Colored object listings
==================================================

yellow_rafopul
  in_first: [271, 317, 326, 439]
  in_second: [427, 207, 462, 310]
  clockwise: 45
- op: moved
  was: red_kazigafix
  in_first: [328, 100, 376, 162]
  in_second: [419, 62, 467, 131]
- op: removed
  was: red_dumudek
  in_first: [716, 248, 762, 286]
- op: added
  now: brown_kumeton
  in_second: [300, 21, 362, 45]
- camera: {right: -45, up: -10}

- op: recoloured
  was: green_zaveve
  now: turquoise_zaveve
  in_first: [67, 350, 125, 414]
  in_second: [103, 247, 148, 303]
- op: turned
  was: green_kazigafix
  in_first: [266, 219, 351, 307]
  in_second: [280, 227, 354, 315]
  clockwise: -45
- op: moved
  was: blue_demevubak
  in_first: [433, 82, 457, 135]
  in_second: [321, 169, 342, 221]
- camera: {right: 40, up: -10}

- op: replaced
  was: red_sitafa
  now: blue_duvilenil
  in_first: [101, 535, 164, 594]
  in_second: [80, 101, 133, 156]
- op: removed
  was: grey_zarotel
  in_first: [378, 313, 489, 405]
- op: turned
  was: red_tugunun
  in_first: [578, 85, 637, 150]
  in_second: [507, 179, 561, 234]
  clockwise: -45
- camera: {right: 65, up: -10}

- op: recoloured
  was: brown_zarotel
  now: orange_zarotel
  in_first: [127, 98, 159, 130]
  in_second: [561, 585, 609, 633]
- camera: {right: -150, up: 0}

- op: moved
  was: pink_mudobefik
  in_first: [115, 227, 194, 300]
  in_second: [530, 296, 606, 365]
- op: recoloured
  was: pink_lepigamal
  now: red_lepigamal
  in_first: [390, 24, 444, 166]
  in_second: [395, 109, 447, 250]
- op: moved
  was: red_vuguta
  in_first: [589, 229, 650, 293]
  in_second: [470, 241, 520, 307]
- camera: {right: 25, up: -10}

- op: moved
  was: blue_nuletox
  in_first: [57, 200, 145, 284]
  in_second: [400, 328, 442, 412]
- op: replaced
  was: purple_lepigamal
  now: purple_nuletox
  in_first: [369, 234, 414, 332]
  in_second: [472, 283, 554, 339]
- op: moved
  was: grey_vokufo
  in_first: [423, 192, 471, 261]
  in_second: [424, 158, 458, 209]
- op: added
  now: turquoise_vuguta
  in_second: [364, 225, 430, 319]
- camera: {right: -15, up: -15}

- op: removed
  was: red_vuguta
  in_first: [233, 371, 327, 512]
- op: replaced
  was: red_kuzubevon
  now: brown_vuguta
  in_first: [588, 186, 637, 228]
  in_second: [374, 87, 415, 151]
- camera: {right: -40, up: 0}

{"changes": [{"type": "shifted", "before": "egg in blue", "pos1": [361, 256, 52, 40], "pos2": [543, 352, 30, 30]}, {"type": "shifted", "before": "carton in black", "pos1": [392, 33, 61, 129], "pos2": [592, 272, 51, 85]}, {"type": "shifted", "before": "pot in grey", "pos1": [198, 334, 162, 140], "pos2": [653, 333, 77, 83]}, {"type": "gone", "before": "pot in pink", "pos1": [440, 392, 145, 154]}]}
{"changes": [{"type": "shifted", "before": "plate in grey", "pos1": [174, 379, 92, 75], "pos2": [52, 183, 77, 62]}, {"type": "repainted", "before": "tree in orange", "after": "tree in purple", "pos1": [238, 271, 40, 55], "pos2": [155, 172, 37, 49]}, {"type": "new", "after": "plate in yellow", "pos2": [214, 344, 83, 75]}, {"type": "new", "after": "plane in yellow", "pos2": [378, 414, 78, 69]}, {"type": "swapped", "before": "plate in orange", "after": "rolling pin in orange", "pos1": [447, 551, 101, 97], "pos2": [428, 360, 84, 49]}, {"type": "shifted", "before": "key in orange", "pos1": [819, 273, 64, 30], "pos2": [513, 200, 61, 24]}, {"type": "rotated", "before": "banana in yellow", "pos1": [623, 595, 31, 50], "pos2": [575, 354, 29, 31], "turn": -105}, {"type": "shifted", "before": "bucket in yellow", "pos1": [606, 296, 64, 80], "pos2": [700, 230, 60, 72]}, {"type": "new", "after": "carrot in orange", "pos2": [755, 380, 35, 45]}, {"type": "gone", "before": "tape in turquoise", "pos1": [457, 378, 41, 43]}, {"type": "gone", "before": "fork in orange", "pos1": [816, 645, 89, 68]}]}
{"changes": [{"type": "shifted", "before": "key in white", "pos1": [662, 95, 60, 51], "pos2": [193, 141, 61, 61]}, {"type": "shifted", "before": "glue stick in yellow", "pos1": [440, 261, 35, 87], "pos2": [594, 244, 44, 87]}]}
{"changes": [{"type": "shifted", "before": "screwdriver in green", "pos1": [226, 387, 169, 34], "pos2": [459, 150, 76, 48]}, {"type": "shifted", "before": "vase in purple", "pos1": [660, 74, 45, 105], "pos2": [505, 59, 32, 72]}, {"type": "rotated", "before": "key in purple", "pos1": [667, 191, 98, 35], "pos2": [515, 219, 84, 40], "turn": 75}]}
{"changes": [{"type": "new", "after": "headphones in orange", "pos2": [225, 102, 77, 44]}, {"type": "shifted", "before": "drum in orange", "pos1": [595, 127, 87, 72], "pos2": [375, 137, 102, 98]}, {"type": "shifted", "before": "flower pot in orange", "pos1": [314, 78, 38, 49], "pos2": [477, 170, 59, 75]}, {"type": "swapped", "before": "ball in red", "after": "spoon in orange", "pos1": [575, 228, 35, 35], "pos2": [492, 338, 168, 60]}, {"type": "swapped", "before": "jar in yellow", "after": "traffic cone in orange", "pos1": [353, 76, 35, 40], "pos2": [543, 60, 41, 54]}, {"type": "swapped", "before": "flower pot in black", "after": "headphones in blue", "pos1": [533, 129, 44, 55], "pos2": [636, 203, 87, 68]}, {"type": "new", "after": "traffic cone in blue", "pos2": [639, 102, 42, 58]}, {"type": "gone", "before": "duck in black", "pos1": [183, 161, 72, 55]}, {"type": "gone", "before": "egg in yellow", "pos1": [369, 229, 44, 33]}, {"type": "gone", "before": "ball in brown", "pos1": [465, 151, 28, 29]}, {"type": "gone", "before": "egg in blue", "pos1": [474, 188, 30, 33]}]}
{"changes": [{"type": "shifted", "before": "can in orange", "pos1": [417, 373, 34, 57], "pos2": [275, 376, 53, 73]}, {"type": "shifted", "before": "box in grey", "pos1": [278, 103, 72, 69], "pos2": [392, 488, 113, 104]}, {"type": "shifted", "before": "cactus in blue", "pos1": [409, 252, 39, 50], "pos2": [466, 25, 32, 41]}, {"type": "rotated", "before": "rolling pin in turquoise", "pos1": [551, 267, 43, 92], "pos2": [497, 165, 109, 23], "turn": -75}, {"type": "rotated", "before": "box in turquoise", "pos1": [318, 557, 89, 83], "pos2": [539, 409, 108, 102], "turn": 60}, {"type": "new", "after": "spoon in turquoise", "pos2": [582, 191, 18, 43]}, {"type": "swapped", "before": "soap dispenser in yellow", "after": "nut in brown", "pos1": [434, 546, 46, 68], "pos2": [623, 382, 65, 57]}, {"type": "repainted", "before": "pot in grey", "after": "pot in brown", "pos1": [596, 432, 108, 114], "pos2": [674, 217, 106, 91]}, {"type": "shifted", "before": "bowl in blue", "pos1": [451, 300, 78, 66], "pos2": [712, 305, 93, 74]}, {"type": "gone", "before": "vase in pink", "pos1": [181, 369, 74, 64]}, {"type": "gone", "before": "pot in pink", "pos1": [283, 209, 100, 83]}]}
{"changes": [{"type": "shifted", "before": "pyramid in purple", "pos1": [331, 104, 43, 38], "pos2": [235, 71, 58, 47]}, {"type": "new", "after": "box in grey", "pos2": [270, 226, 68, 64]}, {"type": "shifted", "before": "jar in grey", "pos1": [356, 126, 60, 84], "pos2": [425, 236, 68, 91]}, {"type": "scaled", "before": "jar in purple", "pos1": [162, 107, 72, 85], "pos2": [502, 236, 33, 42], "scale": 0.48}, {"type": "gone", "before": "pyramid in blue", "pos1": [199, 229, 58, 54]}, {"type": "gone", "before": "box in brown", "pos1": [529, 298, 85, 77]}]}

==================================================

◆ Required action ◆
Word for word, please print every line from the beginning of the records to the line bearing "in_first: [433, 82, 457, 135]", counting both ends and stopping there.

◆ Response box ◆
yellow_rafopul
  in_first: [271, 317, 326, 439]
  in_second: [427, 207, 462, 310]
  clockwise: 45
- op: moved
  was: red_kazigafix
  in_first: [328, 100, 376, 162]
  in_second: [419, 62, 467, 131]
- op: removed
  was: red_dumudek
  in_first: [716, 248, 762, 286]
- op: added
  now: brown_kumeton
  in_second: [300, 21, 362, 45]
- camera: {right: -45, up: -10}

- op: recoloured
  was: green_zaveve
  now: turquoise_zaveve
  in_first: [67, 350, 125, 414]
  in_second: [103, 247, 148, 303]
- op: turned
  was: green_kazigafix
  in_first: [266, 219, 351, 307]
  in_second: [280, 227, 354, 315]
  clockwise: -45
- op: moved
  was: blue_demevubak
  in_first: [433, 82, 457, 135]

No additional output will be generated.